◆ Extracted entries ◆
----------

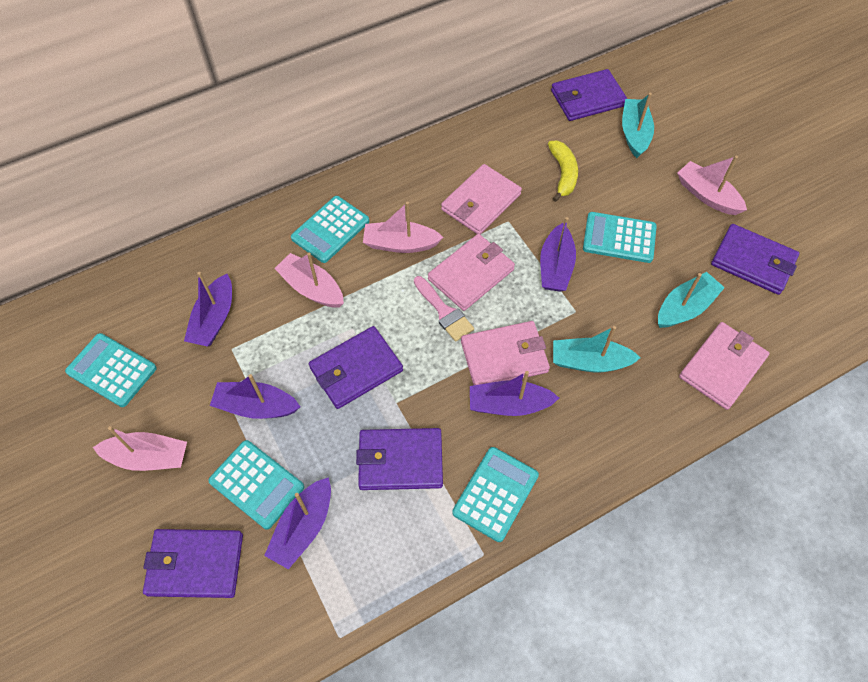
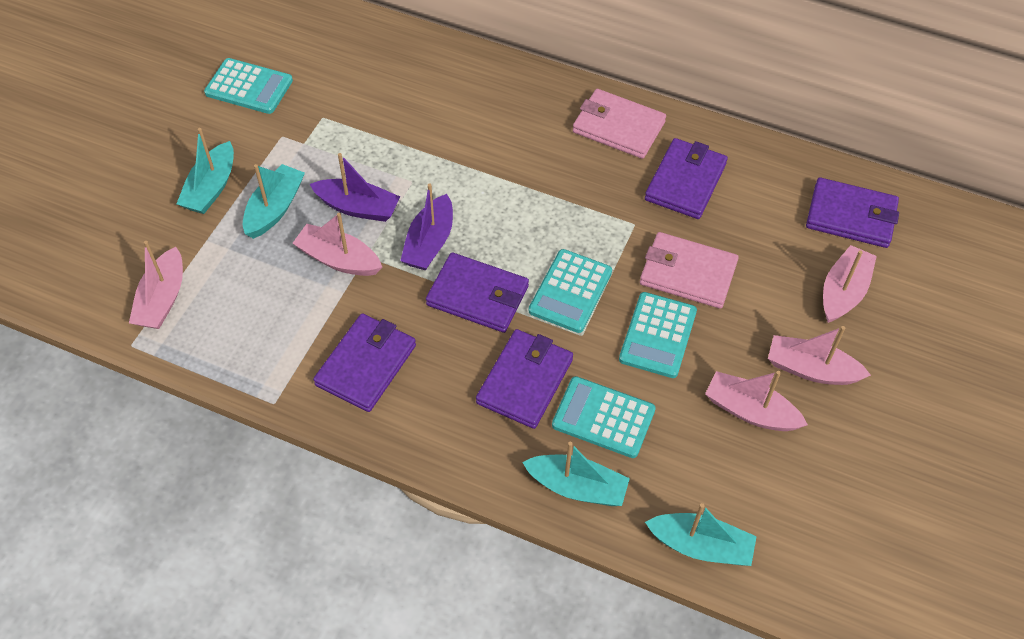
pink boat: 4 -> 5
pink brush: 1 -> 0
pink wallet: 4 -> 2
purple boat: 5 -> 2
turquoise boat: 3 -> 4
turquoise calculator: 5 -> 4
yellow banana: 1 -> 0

----------

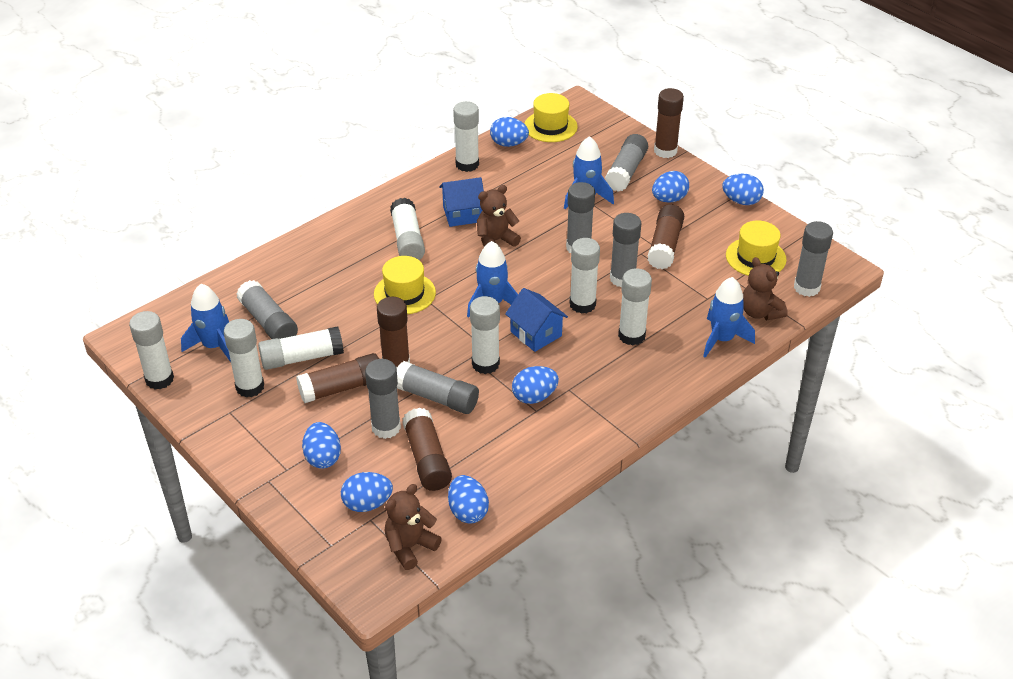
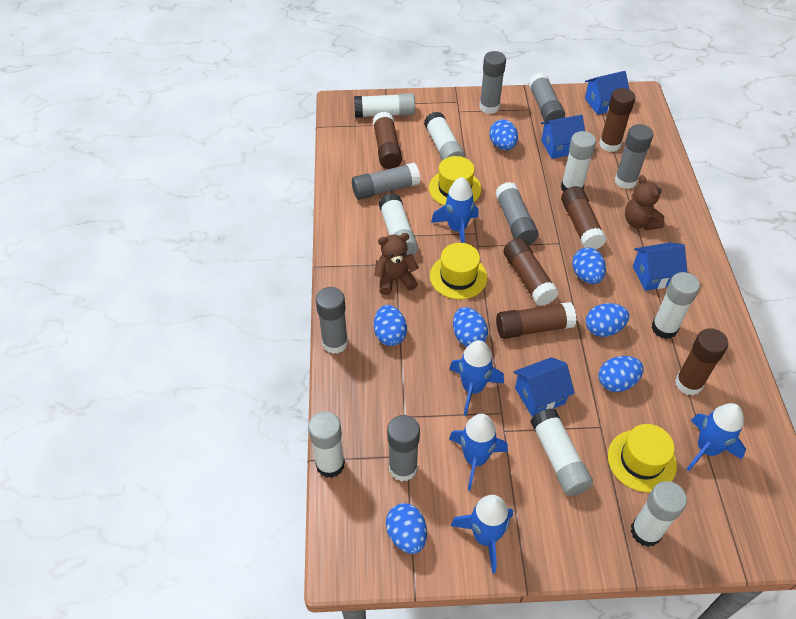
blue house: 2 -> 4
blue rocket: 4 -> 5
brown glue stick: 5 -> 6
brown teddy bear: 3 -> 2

----------

Everything above from the line with "pink boat: 4 -> 5" to the line with "yellow banana: 1 -> 0", both included, must be repeated exactly, and nothing outside that range.

pink boat: 4 -> 5
pink brush: 1 -> 0
pink wallet: 4 -> 2
purple boat: 5 -> 2
turquoise boat: 3 -> 4
turquoise calculator: 5 -> 4
yellow banana: 1 -> 0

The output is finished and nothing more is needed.